# [Your instructions]
Search the data for the string "none" and extract every line where it appears.

# [Given information]
- - - - -

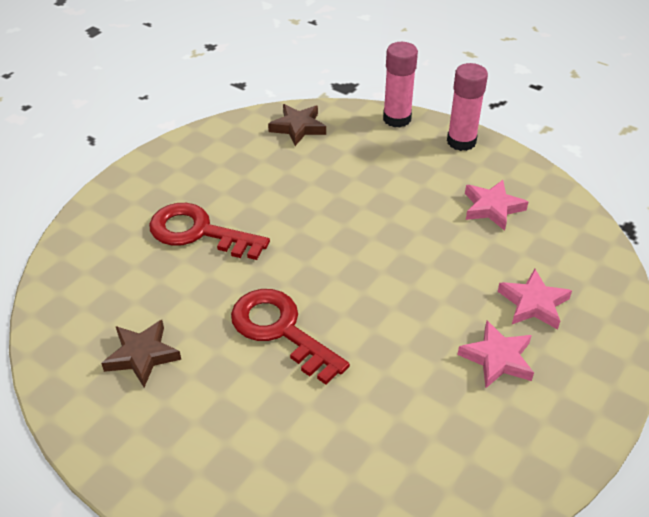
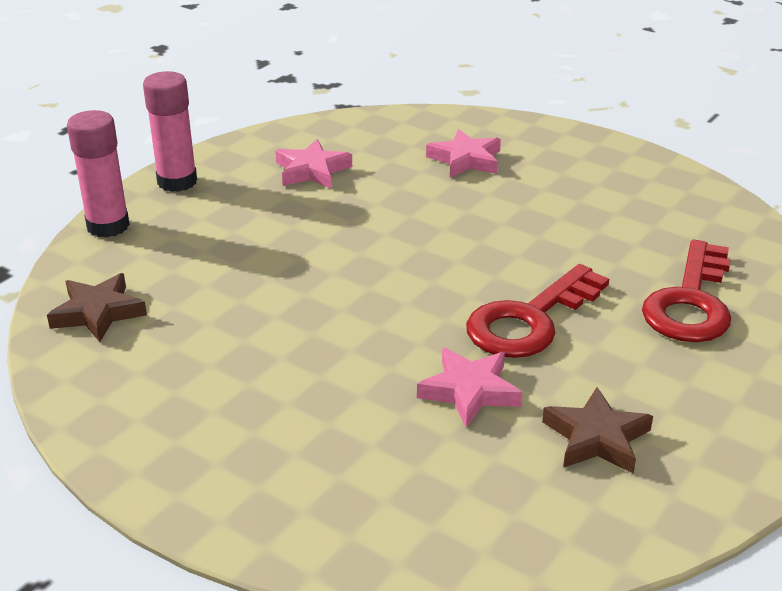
camera: 90 degrees left, 10 degrees down
(199, 232) = (342, 402): red key -> red key (690, 302)
(497, 358) = (544, 184): pink star -> pink star (469, 391)

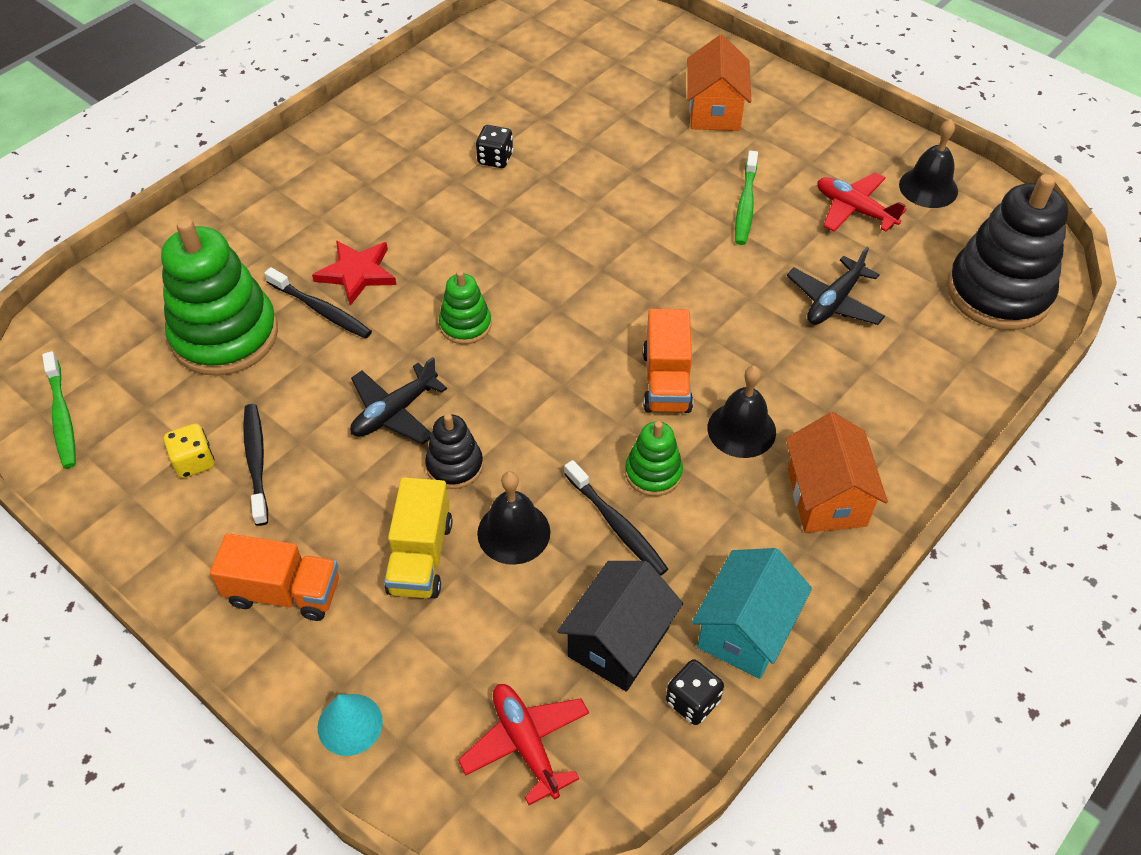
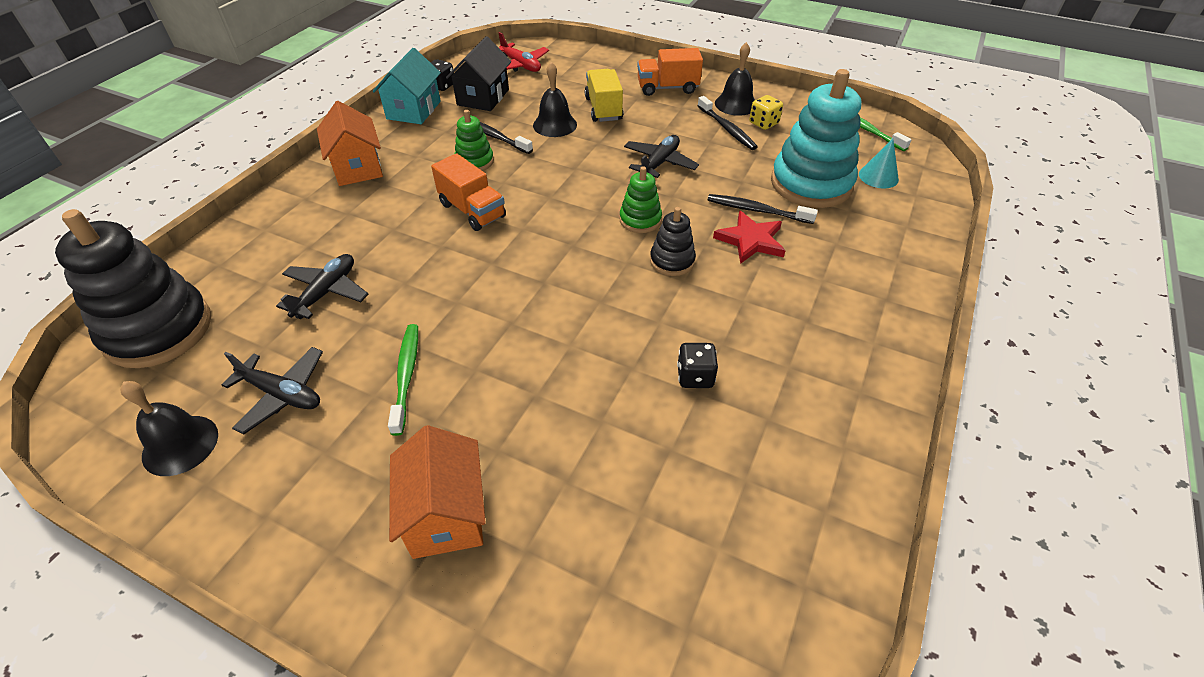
camera: 165 degrees right, 5 degrees down
(225, 335) = (811, 184): green stacking toy -> turquoise stacking toy
(350, 724) = (605, 59): turquoise cone -> turquoise cone (878, 176)
(454, 466) = (604, 145): black stacking toy -> black stacking toy (672, 261)
(666, 381) = (472, 210): orange truck -> orange truck turned 150 degrees clockwise
(741, 429) = (414, 192): black bell -> black bell (736, 104)
(854, 210) = (282, 394): red plane -> black plane

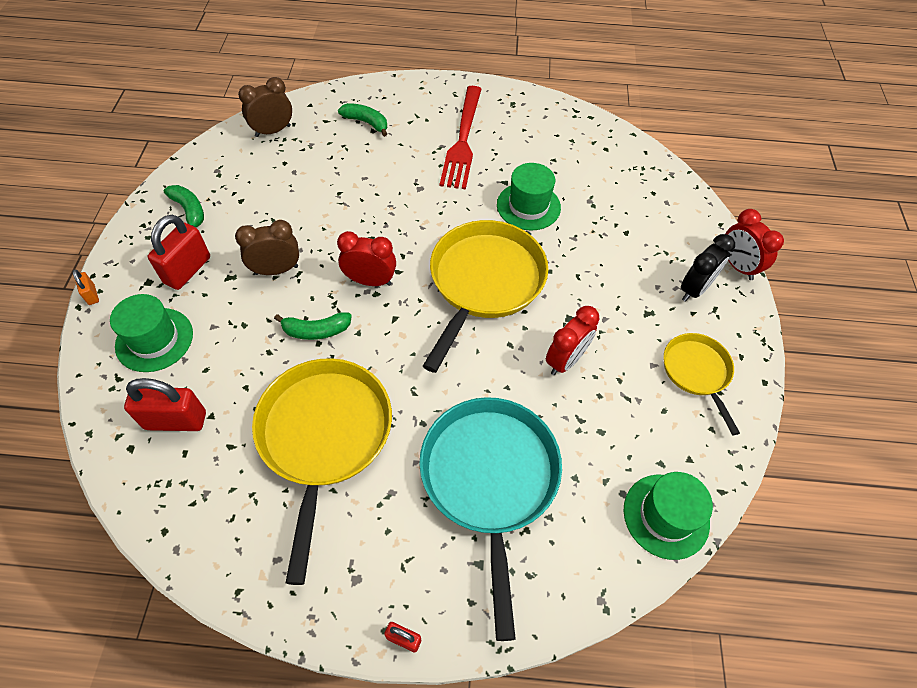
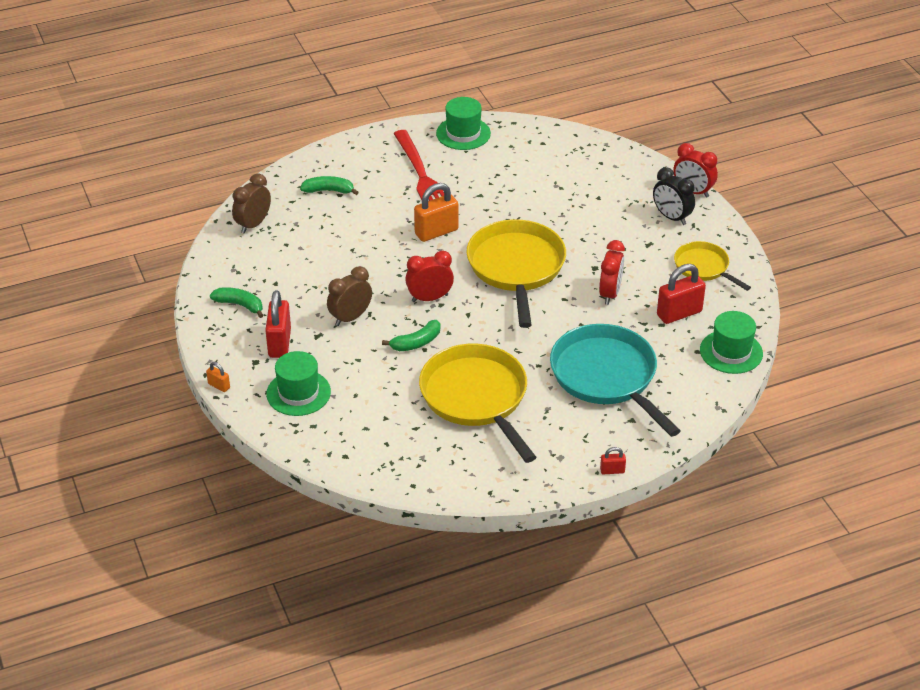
camera: 25 degrees left, 15 degrees down
(176, 420) = (362, 430): red padlock -> red padlock (679, 313)
(433, 206) = (436, 232): none -> orange padlock
(528, 206) = (511, 206): green hat -> green hat (463, 133)
(694, 289) = (671, 217): black clock -> black clock turned 120 degrees clockwise

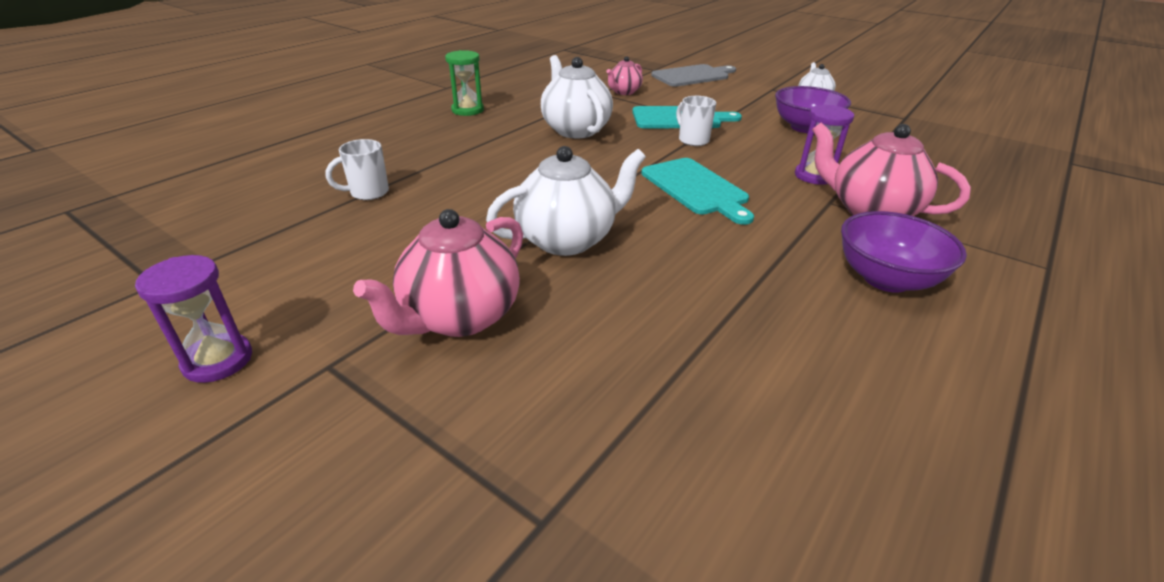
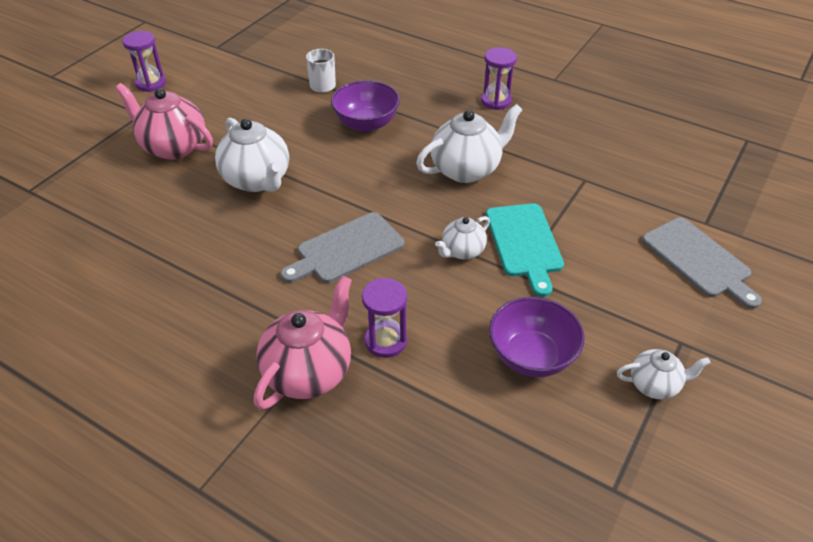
camera: 85 degrees right, 10 degrees up
(467, 110) = (496, 101): green hourglass -> purple hourglass
(624, 92) = (597, 198): pink teapot -> none
(692, 140) = (462, 251): white mug -> white teapot
(696, 188) = (346, 249): turquoise cutting board -> grey cutting board
(886, 279) = (191, 354): purple bowl -> purple bowl (366, 124)

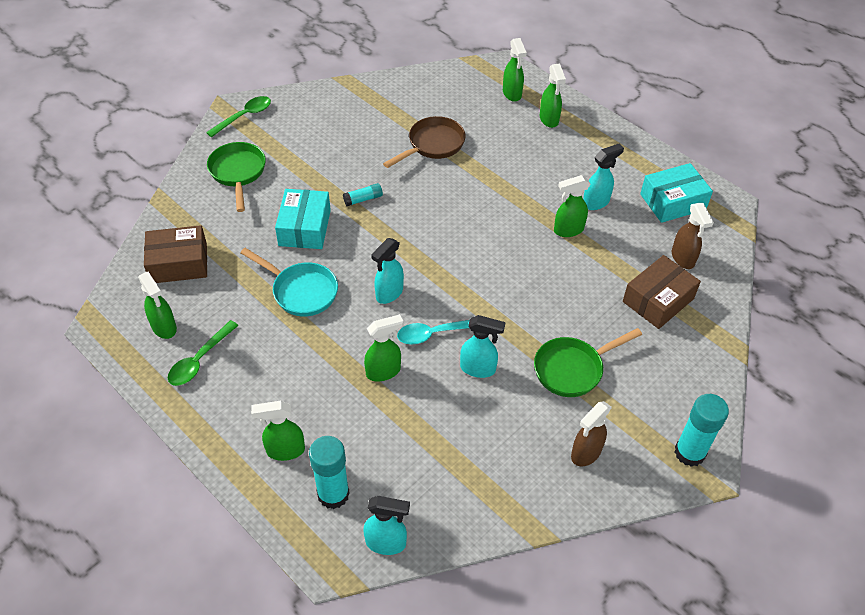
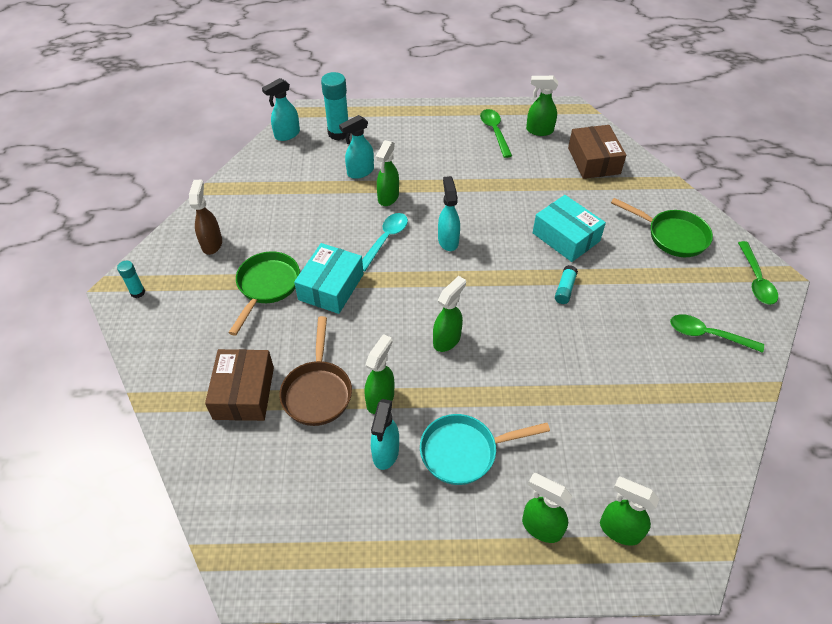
camera: 135 degrees right, 0 degrees up
(179, 263) = (593, 161): brown box -> brown box turned 45 degrees counterclockwise
(285, 450) = (388, 131): green spray bottle -> green spray bottle (447, 339)
(301, 291) = (502, 200): turquoise pan -> turquoise pan (464, 452)
(327, 117) = (707, 335): none -> green spoon
(433, 145) = (593, 387): brown pan -> brown pan (317, 391)
(478, 369) = (332, 240): turquoise spray bottle -> turquoise spray bottle (360, 172)
(672, 202) = (312, 524): turquoise box -> turquoise box (331, 287)
(683, 258) = (251, 457): brown spray bottle -> none
(689, 452) = (137, 292): turquoise glue stick -> turquoise glue stick, size x0.53

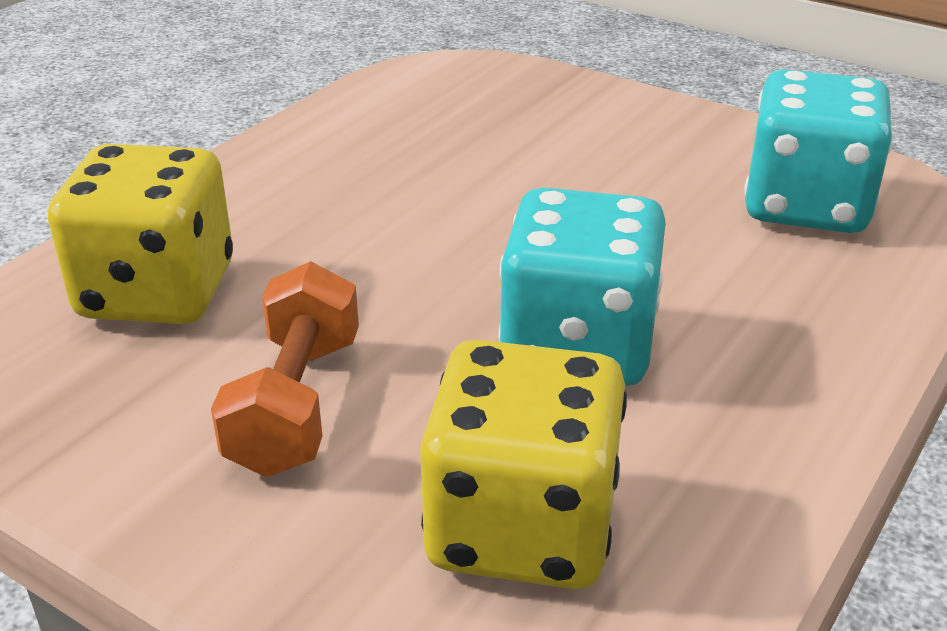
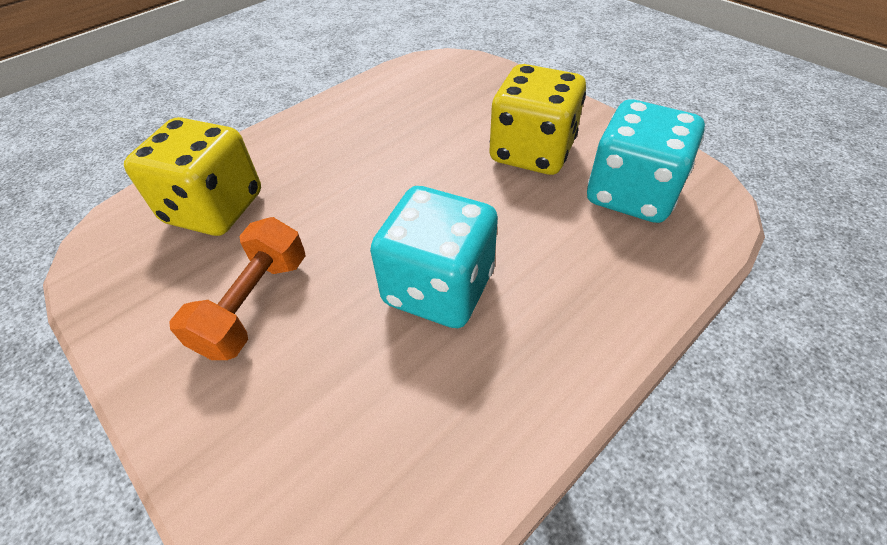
camera: 15 degrees right, 15 degrees up
(522, 527) = (346, 429): yellow dice -> yellow dice (532, 152)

- - - - -

# [Solution below]
(433, 206) = (436, 232): none -> orange padlock
(624, 92) = (597, 198): pink teapot -> none
(327, 117) = (707, 335): none -> green spoon
(683, 258) = (251, 457): brown spray bottle -> none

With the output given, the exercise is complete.